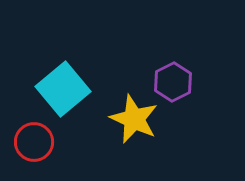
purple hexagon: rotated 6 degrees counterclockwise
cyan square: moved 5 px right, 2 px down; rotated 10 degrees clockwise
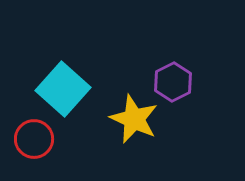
cyan square: rotated 8 degrees counterclockwise
red circle: moved 3 px up
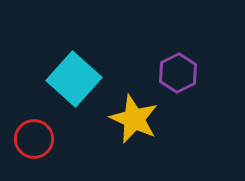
purple hexagon: moved 5 px right, 9 px up
cyan square: moved 11 px right, 10 px up
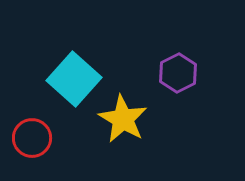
yellow star: moved 11 px left; rotated 6 degrees clockwise
red circle: moved 2 px left, 1 px up
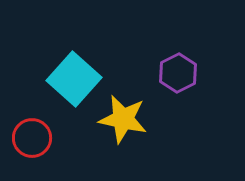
yellow star: rotated 18 degrees counterclockwise
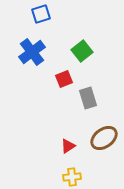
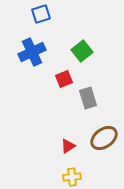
blue cross: rotated 12 degrees clockwise
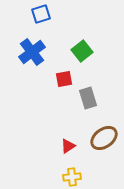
blue cross: rotated 12 degrees counterclockwise
red square: rotated 12 degrees clockwise
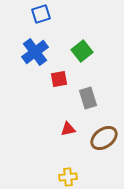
blue cross: moved 3 px right
red square: moved 5 px left
red triangle: moved 17 px up; rotated 21 degrees clockwise
yellow cross: moved 4 px left
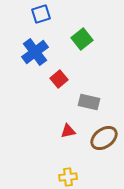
green square: moved 12 px up
red square: rotated 30 degrees counterclockwise
gray rectangle: moved 1 px right, 4 px down; rotated 60 degrees counterclockwise
red triangle: moved 2 px down
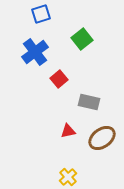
brown ellipse: moved 2 px left
yellow cross: rotated 36 degrees counterclockwise
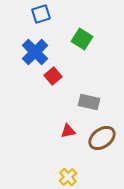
green square: rotated 20 degrees counterclockwise
blue cross: rotated 8 degrees counterclockwise
red square: moved 6 px left, 3 px up
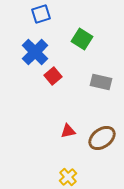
gray rectangle: moved 12 px right, 20 px up
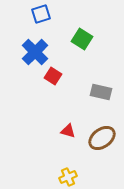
red square: rotated 18 degrees counterclockwise
gray rectangle: moved 10 px down
red triangle: rotated 28 degrees clockwise
yellow cross: rotated 18 degrees clockwise
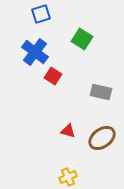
blue cross: rotated 8 degrees counterclockwise
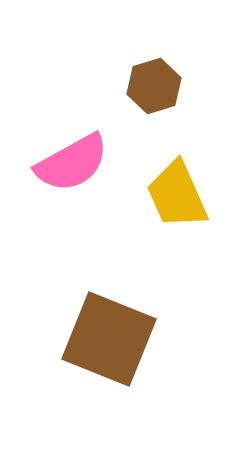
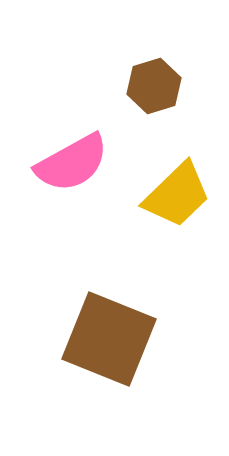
yellow trapezoid: rotated 110 degrees counterclockwise
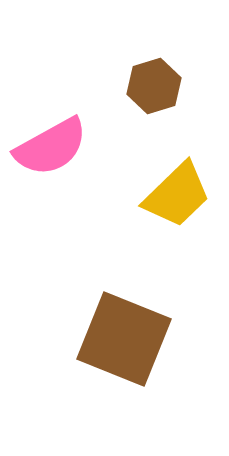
pink semicircle: moved 21 px left, 16 px up
brown square: moved 15 px right
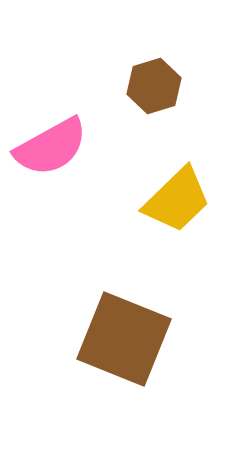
yellow trapezoid: moved 5 px down
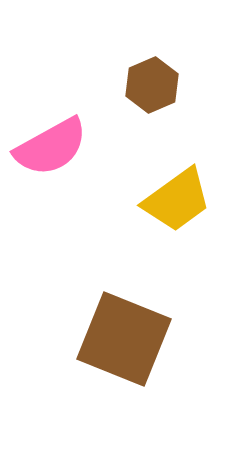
brown hexagon: moved 2 px left, 1 px up; rotated 6 degrees counterclockwise
yellow trapezoid: rotated 8 degrees clockwise
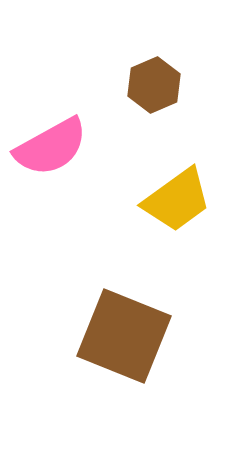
brown hexagon: moved 2 px right
brown square: moved 3 px up
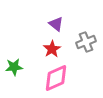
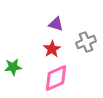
purple triangle: rotated 21 degrees counterclockwise
green star: moved 1 px left
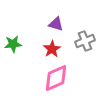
gray cross: moved 1 px left, 1 px up
green star: moved 23 px up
= = = =
_Direction_:
Render every row above as a JSON list of strings, one string per line, omitting blank lines and the picture lines.

_Written reply_:
[
  "purple hexagon: rotated 6 degrees counterclockwise",
  "cyan square: moved 5 px right, 2 px down; rotated 10 degrees clockwise",
  "cyan square: rotated 8 degrees counterclockwise",
  "red circle: moved 3 px up",
  "purple hexagon: moved 5 px right, 9 px up",
  "cyan square: moved 11 px right, 10 px up",
  "yellow star: moved 11 px left; rotated 6 degrees clockwise",
  "red circle: moved 2 px left, 1 px up",
  "yellow star: rotated 18 degrees counterclockwise",
  "blue cross: rotated 12 degrees clockwise",
  "blue cross: rotated 12 degrees counterclockwise",
  "red square: rotated 12 degrees clockwise",
  "blue cross: moved 3 px right",
  "red square: moved 5 px left",
  "red triangle: moved 17 px up; rotated 21 degrees clockwise",
  "yellow cross: moved 4 px left",
  "green square: moved 12 px up",
  "red square: rotated 30 degrees counterclockwise",
  "gray rectangle: moved 1 px right, 4 px down; rotated 60 degrees counterclockwise",
  "red triangle: moved 2 px down",
  "brown ellipse: moved 2 px left",
  "yellow cross: rotated 36 degrees counterclockwise",
  "green square: rotated 20 degrees counterclockwise",
  "blue cross: rotated 8 degrees counterclockwise",
  "red square: moved 6 px left, 3 px up",
  "gray rectangle: moved 12 px right, 20 px up",
  "red square: rotated 18 degrees counterclockwise",
  "gray rectangle: moved 10 px down",
  "red triangle: rotated 28 degrees clockwise",
  "yellow cross: rotated 18 degrees clockwise",
  "blue cross: rotated 8 degrees counterclockwise",
  "yellow trapezoid: rotated 110 degrees counterclockwise",
  "pink semicircle: moved 21 px left, 16 px up",
  "brown square: moved 15 px right",
  "yellow trapezoid: moved 5 px down",
  "brown hexagon: moved 2 px left, 1 px up; rotated 6 degrees counterclockwise",
  "yellow trapezoid: rotated 8 degrees clockwise",
  "brown hexagon: moved 2 px right",
  "brown square: moved 3 px up",
  "purple triangle: rotated 21 degrees counterclockwise",
  "green star: moved 1 px left",
  "gray cross: moved 1 px left, 1 px up",
  "green star: moved 23 px up"
]